PROMPT: Please take the lines from the one holding "none -> grey round brick E4 level 1" through the one holding "none -> orange round brick F10 level 3" in the data below and copy them exactly.

WORKING DATA:
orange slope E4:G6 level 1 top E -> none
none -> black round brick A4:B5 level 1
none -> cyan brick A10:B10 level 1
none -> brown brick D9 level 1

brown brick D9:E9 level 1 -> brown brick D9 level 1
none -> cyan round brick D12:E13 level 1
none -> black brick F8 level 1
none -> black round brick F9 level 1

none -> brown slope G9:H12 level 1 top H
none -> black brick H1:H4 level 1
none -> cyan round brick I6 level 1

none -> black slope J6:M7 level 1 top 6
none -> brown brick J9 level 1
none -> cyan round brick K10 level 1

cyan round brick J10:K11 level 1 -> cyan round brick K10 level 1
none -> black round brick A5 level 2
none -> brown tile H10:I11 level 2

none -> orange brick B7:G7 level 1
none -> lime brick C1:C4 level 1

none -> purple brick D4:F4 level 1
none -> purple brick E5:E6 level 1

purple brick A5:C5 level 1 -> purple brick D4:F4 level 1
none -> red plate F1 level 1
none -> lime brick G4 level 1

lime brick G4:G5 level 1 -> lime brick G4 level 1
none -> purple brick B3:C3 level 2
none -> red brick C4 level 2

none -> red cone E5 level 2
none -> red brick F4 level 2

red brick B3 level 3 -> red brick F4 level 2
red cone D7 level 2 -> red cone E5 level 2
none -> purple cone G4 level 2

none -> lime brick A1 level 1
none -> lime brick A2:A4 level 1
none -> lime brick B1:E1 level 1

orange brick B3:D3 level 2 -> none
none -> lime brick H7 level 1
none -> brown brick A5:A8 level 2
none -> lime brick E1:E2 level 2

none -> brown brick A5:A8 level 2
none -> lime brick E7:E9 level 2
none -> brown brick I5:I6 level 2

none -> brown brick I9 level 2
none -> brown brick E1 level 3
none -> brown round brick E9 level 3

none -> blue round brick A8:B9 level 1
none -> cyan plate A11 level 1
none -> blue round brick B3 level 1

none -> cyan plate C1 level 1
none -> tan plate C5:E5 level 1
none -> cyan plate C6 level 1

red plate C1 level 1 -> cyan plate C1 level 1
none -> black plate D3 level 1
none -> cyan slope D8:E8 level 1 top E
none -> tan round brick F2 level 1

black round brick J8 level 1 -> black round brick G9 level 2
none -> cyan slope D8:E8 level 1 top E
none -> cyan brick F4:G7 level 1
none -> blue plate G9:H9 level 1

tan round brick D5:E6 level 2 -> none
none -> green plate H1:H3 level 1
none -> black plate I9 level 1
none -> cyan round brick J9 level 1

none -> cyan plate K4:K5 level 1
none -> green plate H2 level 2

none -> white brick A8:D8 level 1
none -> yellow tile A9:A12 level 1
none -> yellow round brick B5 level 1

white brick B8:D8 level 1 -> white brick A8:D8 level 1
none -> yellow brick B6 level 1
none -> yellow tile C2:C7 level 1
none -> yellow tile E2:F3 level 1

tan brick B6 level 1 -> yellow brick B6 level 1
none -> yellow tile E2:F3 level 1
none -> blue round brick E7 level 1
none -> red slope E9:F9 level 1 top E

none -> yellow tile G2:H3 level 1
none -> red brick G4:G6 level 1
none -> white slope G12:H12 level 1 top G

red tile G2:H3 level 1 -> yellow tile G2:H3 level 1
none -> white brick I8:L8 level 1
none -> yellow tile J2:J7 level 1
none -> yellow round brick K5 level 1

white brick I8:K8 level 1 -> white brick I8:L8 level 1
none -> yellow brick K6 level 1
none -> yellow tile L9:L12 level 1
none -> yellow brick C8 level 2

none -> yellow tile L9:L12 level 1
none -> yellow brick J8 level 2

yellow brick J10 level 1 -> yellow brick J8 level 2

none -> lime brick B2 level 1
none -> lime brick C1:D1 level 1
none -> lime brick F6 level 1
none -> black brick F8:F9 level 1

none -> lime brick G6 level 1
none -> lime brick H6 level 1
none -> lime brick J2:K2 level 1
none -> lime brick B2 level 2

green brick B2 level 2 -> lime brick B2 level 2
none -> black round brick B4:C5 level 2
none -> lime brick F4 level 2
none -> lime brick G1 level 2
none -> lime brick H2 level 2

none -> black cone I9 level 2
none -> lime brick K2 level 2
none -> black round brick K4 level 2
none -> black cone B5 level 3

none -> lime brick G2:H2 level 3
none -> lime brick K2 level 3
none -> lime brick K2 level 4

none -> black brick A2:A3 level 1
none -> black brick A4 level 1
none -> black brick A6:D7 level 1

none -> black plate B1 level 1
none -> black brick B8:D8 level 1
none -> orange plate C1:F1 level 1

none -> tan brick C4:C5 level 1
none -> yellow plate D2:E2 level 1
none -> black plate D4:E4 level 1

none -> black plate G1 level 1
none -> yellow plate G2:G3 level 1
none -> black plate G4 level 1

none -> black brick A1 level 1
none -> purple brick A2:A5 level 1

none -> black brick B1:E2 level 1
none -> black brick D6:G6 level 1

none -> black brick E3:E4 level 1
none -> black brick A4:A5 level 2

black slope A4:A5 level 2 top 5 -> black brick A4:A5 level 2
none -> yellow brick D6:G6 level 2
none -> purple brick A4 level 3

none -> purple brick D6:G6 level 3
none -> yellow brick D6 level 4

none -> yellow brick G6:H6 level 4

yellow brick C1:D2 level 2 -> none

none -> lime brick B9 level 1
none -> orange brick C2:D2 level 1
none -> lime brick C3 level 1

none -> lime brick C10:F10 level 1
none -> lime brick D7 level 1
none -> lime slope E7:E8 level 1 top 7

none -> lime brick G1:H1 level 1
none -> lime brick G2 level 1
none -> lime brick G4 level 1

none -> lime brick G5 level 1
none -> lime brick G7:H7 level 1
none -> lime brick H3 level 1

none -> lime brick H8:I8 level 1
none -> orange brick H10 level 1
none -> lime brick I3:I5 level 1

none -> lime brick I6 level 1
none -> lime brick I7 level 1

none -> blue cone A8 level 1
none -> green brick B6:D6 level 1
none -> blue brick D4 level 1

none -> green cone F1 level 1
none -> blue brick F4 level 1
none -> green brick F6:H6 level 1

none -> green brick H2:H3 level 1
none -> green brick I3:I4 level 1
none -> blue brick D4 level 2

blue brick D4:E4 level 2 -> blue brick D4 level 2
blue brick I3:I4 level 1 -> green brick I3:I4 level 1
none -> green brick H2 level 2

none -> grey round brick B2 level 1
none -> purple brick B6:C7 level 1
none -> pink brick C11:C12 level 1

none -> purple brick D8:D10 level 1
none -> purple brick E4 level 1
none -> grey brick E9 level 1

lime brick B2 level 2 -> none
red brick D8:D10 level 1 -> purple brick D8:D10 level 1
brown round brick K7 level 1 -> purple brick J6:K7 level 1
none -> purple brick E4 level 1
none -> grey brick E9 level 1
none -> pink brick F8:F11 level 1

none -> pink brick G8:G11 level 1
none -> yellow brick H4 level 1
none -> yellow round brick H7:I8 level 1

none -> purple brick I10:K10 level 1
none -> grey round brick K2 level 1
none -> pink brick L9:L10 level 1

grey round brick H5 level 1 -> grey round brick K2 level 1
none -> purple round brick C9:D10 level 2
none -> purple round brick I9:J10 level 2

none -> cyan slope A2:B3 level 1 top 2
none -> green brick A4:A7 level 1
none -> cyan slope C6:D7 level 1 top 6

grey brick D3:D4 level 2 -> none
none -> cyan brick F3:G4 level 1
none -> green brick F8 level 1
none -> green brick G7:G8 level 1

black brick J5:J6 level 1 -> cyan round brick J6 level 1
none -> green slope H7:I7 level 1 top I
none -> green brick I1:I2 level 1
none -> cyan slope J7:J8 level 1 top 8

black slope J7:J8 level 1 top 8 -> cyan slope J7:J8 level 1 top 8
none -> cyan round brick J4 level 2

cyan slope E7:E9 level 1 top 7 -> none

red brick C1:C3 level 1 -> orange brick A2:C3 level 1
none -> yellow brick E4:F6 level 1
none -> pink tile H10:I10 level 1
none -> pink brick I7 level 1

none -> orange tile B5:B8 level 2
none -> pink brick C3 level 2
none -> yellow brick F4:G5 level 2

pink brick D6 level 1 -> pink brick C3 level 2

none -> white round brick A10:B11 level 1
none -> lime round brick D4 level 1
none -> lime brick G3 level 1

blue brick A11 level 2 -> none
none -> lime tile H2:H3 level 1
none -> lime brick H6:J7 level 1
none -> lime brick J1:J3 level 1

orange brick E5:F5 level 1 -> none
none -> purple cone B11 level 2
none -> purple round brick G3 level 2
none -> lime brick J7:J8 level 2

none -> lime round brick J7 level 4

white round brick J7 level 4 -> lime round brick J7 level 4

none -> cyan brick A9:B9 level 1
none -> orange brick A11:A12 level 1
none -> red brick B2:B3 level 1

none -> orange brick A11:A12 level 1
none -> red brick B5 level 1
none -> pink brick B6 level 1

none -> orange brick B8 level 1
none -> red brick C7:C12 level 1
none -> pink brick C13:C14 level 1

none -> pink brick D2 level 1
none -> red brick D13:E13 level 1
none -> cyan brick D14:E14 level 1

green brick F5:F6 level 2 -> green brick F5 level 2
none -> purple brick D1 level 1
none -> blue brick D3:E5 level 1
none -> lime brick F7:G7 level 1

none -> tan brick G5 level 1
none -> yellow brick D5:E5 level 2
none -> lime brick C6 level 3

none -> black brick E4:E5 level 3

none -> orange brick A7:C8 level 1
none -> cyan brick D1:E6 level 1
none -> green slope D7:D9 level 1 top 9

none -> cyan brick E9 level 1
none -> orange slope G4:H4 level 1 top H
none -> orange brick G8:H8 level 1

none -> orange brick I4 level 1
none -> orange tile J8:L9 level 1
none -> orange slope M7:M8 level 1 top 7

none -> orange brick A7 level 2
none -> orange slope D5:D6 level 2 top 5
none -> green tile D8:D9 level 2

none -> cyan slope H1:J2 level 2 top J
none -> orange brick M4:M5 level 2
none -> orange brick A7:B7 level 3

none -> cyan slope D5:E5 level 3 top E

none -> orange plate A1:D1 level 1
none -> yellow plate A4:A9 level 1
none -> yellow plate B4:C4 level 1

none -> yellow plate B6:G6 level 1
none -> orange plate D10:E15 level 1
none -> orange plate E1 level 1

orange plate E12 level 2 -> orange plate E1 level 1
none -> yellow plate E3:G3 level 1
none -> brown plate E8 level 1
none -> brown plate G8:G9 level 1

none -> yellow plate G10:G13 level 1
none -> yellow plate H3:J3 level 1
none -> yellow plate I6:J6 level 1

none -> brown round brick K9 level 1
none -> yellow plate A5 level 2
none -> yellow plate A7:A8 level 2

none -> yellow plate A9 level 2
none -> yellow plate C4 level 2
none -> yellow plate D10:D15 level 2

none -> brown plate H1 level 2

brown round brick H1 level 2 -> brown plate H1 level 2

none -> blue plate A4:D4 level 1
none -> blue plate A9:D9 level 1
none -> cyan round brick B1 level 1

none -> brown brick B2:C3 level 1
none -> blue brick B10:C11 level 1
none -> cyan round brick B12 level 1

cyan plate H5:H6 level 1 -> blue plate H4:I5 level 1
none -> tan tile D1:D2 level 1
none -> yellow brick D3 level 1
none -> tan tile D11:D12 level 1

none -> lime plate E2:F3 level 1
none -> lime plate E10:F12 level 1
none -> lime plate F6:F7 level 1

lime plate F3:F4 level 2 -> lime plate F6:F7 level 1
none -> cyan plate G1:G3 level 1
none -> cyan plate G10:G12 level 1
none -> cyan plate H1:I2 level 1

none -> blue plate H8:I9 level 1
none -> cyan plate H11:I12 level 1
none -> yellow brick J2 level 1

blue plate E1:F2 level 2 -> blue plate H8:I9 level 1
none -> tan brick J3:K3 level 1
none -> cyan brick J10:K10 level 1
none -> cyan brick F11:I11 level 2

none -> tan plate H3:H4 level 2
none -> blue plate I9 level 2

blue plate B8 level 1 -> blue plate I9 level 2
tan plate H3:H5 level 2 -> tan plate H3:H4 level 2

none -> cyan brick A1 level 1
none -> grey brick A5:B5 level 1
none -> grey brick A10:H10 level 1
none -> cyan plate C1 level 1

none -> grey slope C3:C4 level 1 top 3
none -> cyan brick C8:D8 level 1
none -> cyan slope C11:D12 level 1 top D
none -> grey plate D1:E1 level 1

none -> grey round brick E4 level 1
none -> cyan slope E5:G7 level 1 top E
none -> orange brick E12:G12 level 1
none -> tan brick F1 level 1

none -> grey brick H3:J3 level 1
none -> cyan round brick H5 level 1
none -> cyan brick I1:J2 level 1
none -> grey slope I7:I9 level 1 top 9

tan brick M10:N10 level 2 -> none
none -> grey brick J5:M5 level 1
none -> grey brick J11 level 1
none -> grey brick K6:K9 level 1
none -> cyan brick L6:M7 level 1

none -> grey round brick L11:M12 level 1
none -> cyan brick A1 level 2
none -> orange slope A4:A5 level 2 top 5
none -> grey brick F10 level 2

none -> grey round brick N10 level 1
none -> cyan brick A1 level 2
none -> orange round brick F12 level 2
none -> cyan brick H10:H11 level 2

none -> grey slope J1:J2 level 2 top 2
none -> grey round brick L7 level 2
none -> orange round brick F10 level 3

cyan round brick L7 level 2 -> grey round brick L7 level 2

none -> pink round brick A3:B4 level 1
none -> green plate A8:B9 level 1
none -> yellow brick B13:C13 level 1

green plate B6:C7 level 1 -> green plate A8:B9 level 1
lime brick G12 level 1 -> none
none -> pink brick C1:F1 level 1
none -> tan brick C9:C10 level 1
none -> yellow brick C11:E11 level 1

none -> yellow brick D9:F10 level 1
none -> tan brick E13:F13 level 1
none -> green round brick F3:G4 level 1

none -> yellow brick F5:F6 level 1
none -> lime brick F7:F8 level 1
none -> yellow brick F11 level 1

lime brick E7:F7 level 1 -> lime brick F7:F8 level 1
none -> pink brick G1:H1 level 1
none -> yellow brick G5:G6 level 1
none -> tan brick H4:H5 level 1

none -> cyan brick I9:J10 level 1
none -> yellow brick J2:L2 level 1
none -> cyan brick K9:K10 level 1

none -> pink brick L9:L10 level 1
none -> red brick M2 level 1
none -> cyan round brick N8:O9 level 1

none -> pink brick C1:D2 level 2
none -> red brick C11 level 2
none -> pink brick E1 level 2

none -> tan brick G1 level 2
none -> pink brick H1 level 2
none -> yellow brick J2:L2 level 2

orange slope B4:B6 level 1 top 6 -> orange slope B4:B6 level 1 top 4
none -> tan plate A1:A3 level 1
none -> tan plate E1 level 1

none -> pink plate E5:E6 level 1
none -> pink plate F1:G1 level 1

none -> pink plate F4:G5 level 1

YOUR SOLUTION:
none -> grey round brick E4 level 1
none -> cyan slope E5:G7 level 1 top E
none -> orange brick E12:G12 level 1
none -> tan brick F1 level 1

none -> grey brick H3:J3 level 1
none -> cyan round brick H5 level 1
none -> cyan brick I1:J2 level 1
none -> grey slope I7:I9 level 1 top 9

tan brick M10:N10 level 2 -> none
none -> grey brick J5:M5 level 1
none -> grey brick J11 level 1
none -> grey brick K6:K9 level 1
none -> cyan brick L6:M7 level 1

none -> grey round brick L11:M12 level 1
none -> cyan brick A1 level 2
none -> orange slope A4:A5 level 2 top 5
none -> grey brick F10 level 2

none -> grey round brick N10 level 1
none -> cyan brick A1 level 2
none -> orange round brick F12 level 2
none -> cyan brick H10:H11 level 2

none -> grey slope J1:J2 level 2 top 2
none -> grey round brick L7 level 2
none -> orange round brick F10 level 3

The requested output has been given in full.